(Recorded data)

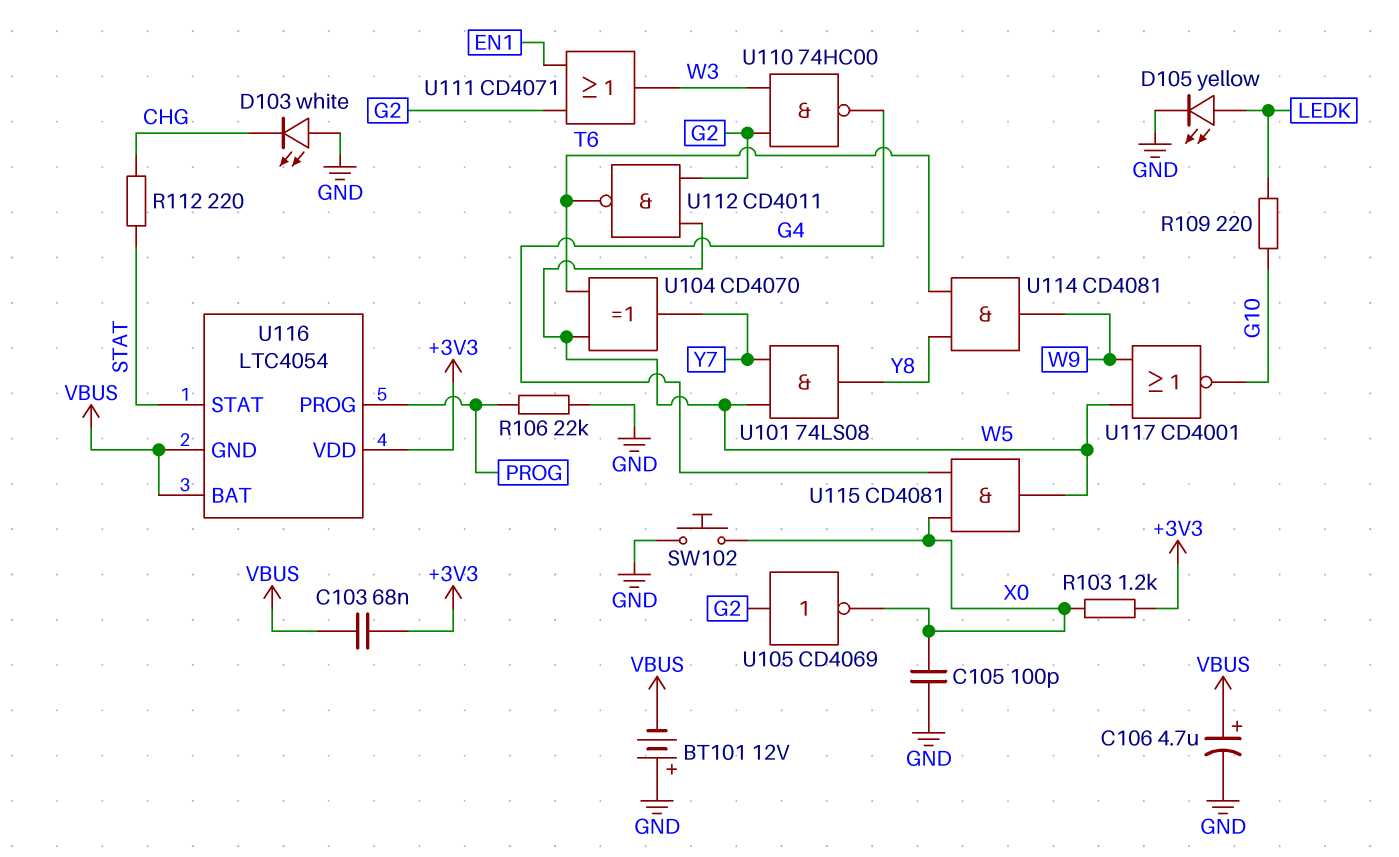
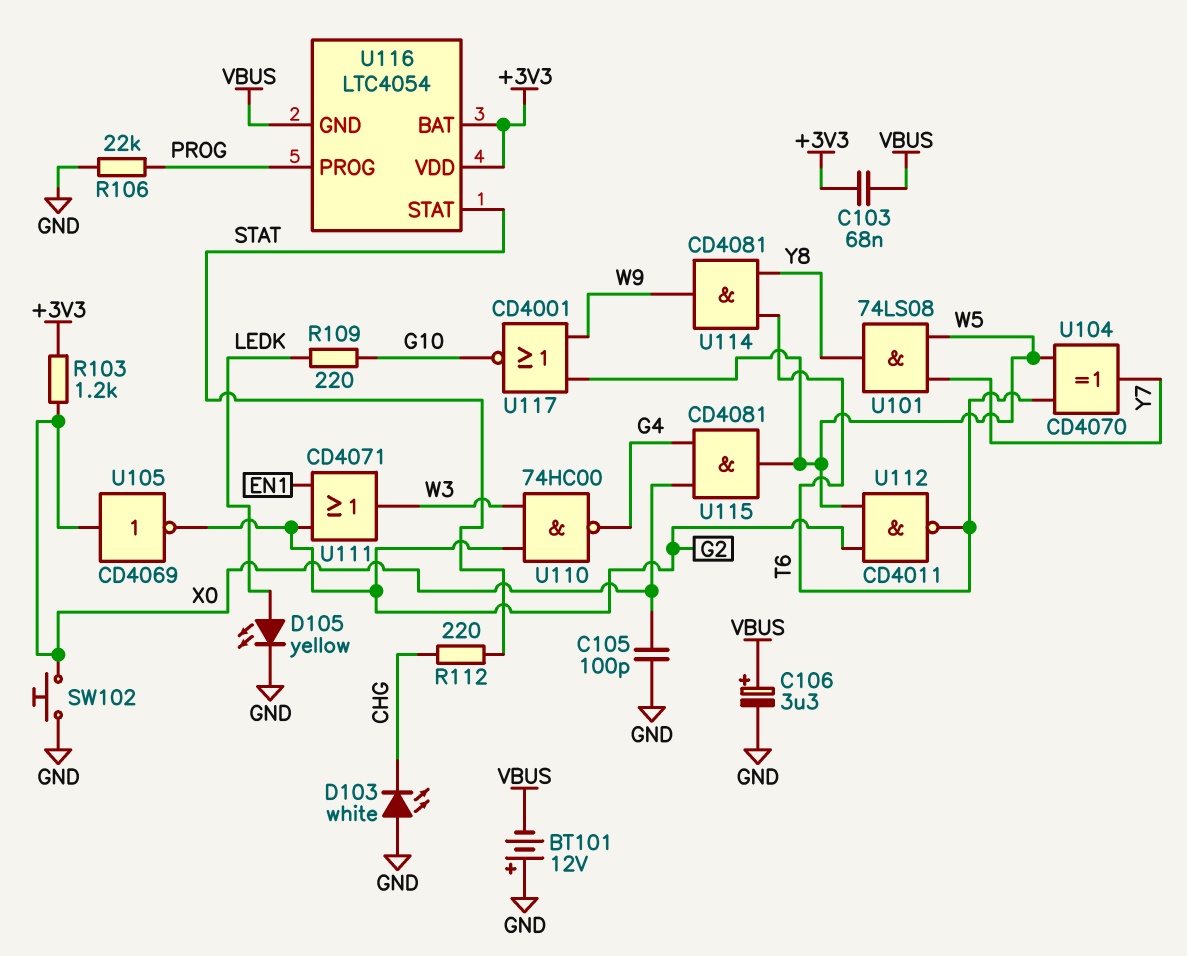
C106: 4.7uF (plus VBUS, minus GND) -> 3.3uF (plus VBUS, minus GND)
U105: NOT CD4069 (in G2, out X0) -> NOT CD4069 (in X0, out G2)
U116 pin BAT: VBUS -> +3V3

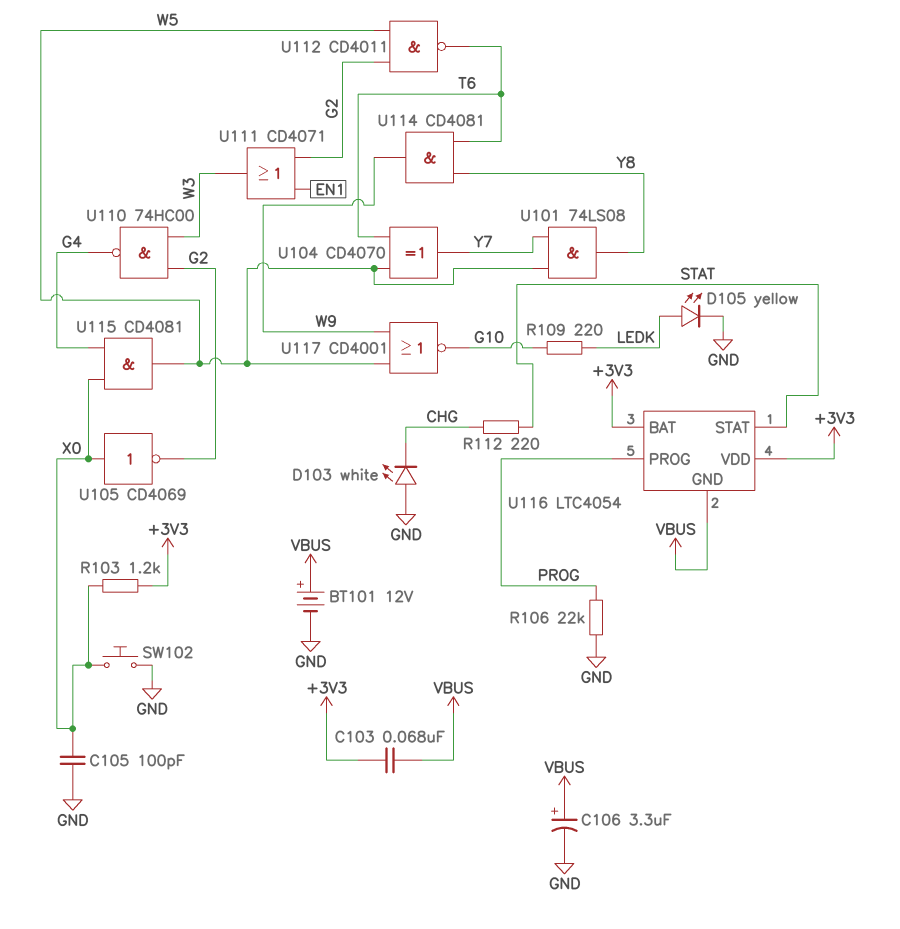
BT101: 12V (plus GND, minus VBUS) -> 12V (plus VBUS, minus GND)

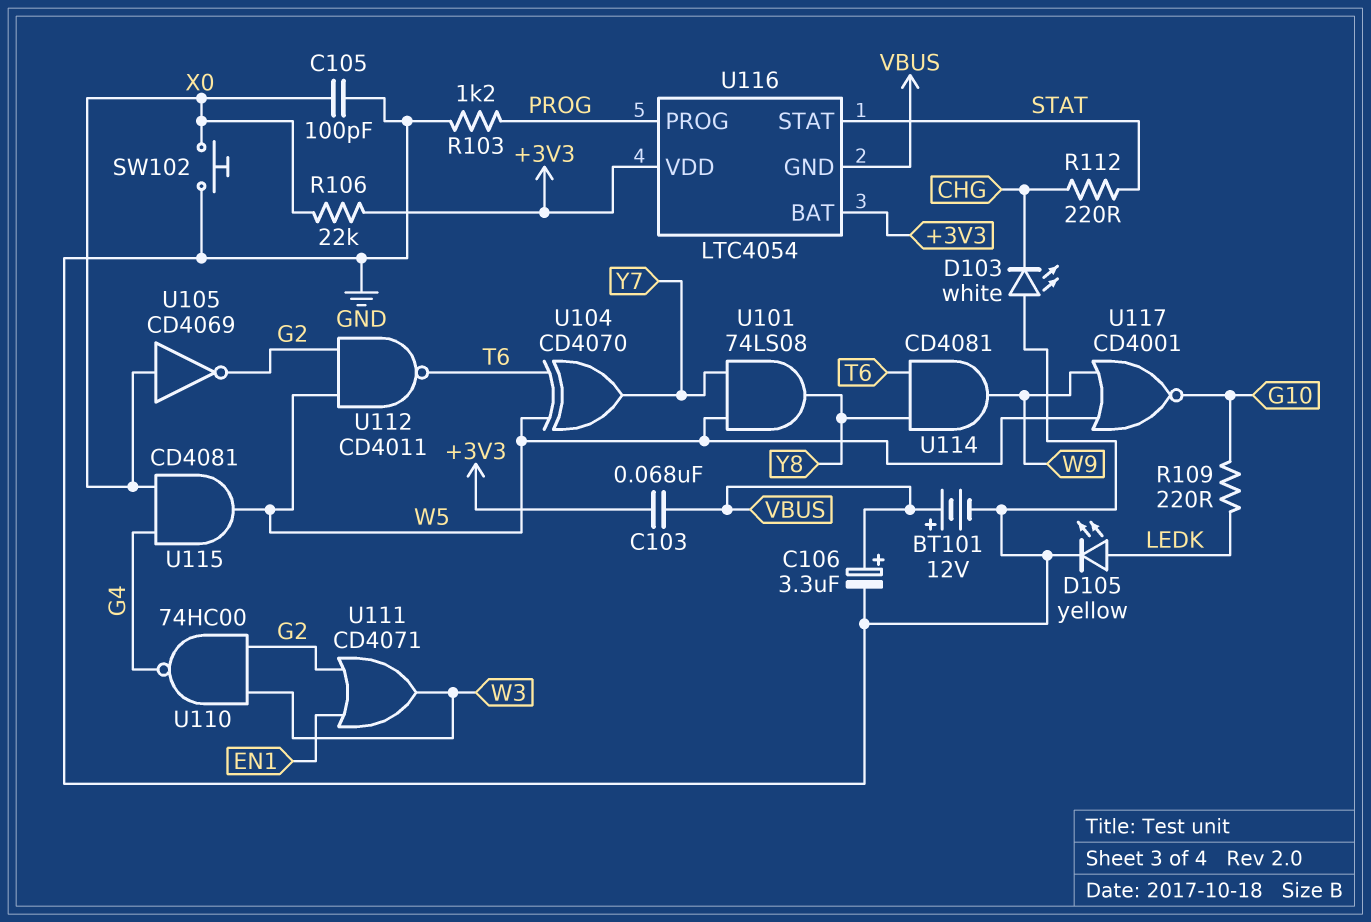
R103: 1.2k (+3V3, X0) -> 1.2k (GND, PROG)
R106: 22k (GND, PROG) -> 22k (+3V3, X0)

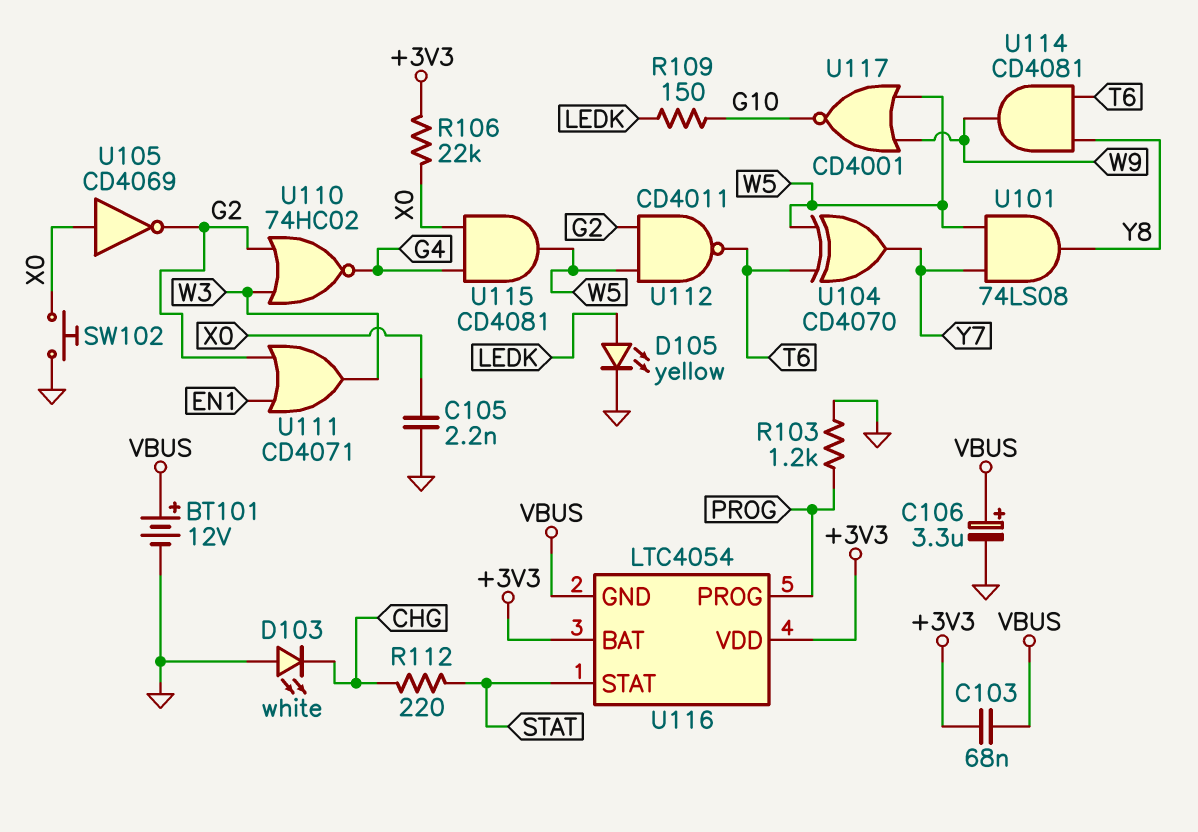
C105: 100pF (GND, X0) -> 2.2nF (GND, X0)
R109: 220 (G10, LEDK) -> 150 (G10, LEDK)
U110: NAND 74HC00 (in G2, in W3, out G4) -> NOR 74HC02 (in G2, in W3, out G4)

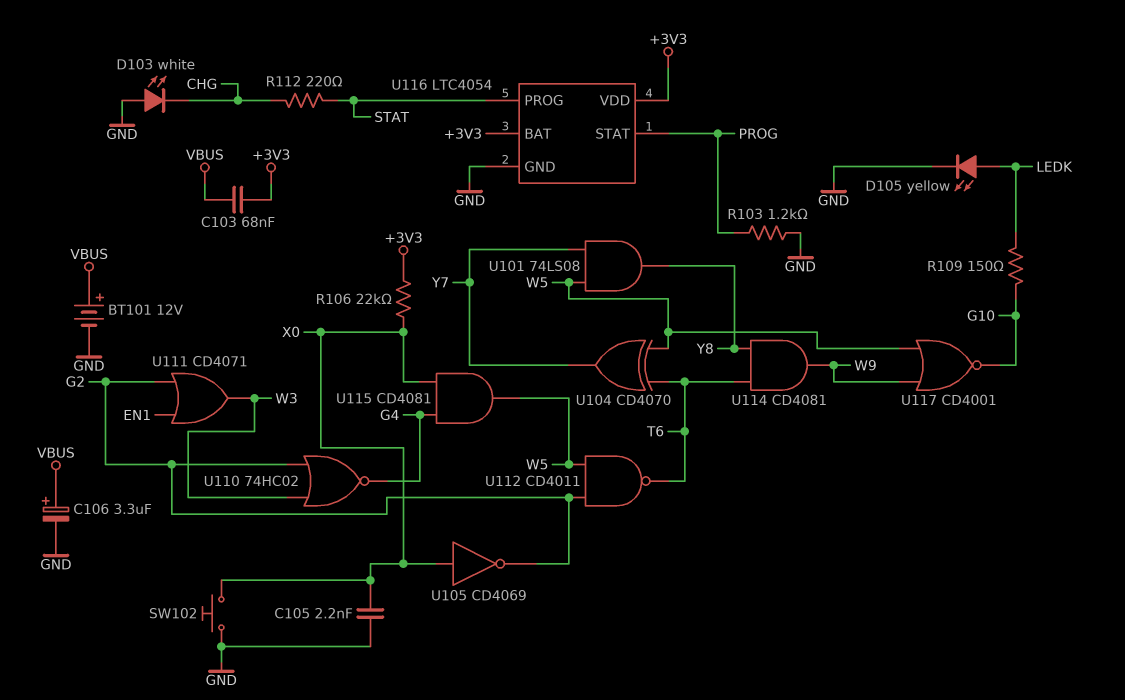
U116 pin GND: VBUS -> GND
U116 pin PROG: PROG -> STAT
U116 pin STAT: STAT -> PROG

### Task objective
Wherever a line in the data above contains the word "STAT", copy that line.

### Finished task
U116 pin PROG: PROG -> STAT
U116 pin STAT: STAT -> PROG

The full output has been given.